(Before-and-after object listings)
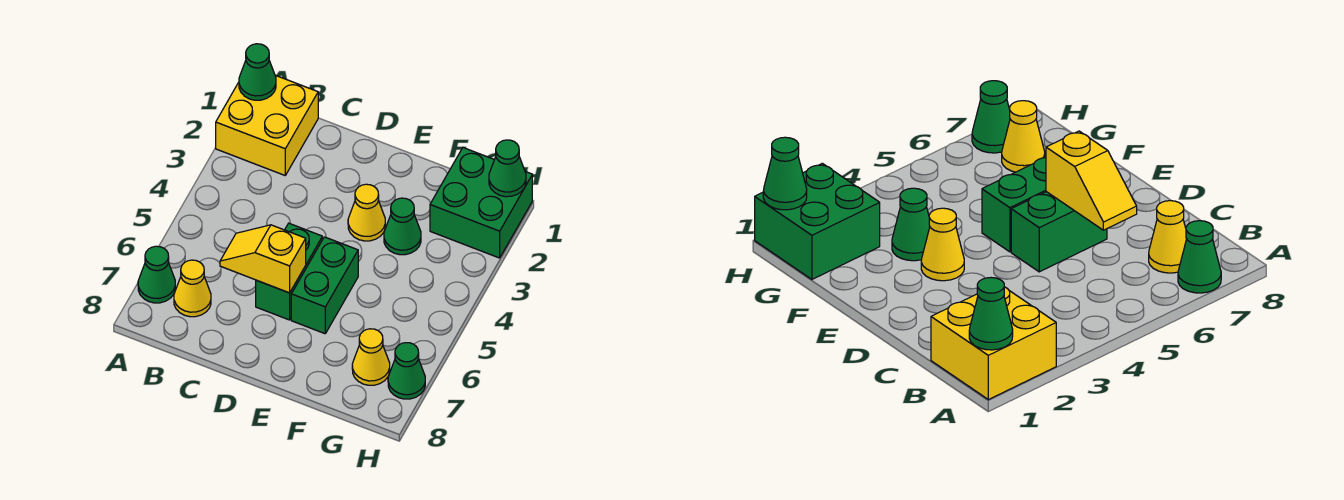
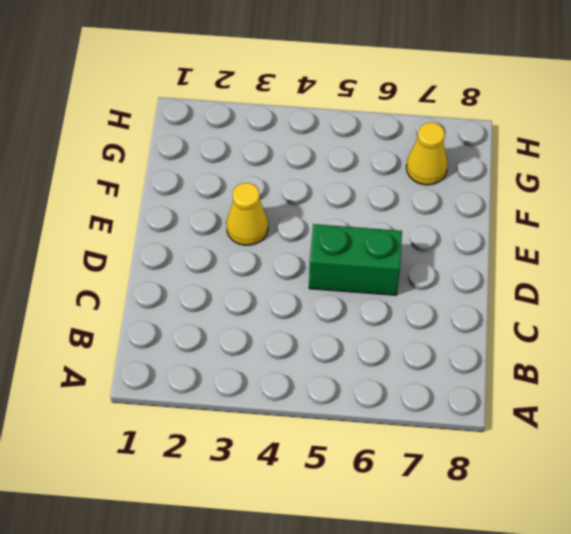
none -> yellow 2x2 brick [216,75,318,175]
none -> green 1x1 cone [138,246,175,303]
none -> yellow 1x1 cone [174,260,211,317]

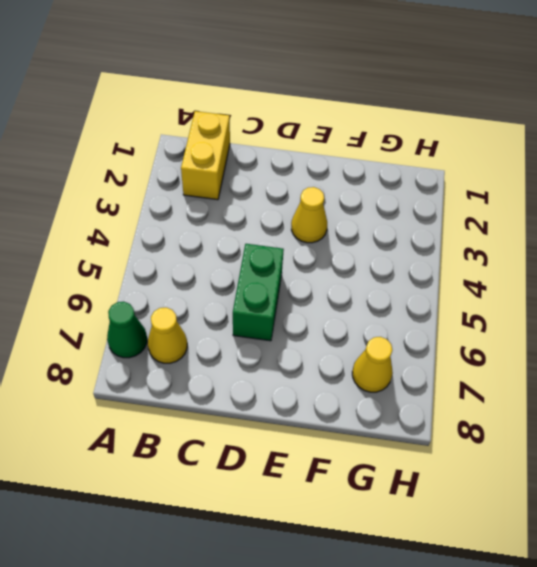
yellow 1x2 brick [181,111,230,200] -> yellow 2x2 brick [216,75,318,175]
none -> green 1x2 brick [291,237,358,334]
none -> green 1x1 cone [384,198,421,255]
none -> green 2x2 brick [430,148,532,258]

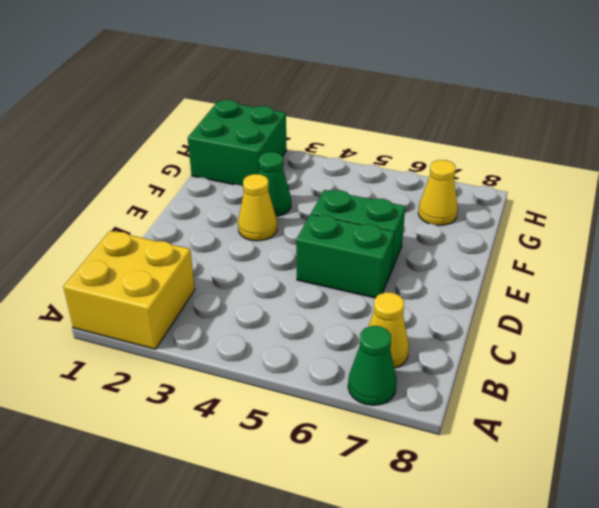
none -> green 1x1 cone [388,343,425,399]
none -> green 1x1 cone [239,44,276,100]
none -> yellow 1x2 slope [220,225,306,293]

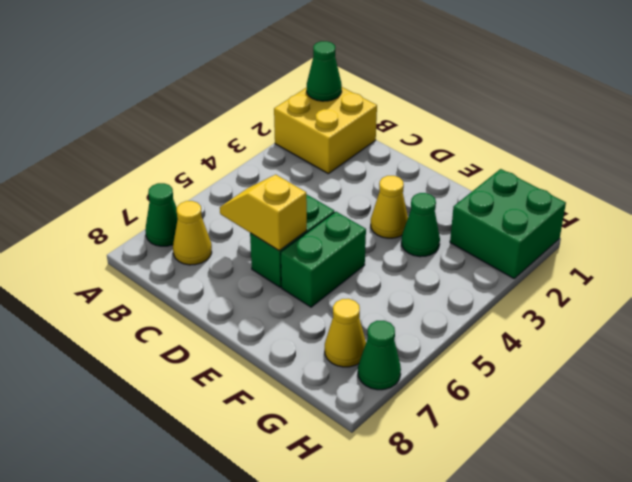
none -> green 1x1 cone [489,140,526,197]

To do:
Only the lines from the one holding "none -> yellow 1x1 cone [174,260,211,317]" through the end of the records belong in the answer, copied exactly and without pictures.

Exercise solution:
none -> yellow 1x1 cone [174,260,211,317]

yellow 1x2 brick [181,111,230,200] -> yellow 2x2 brick [216,75,318,175]
none -> green 1x2 brick [291,237,358,334]
none -> green 1x1 cone [384,198,421,255]
none -> green 2x2 brick [430,148,532,258]

none -> green 1x1 cone [388,343,425,399]
none -> green 1x1 cone [239,44,276,100]
none -> yellow 1x2 slope [220,225,306,293]

none -> green 1x1 cone [489,140,526,197]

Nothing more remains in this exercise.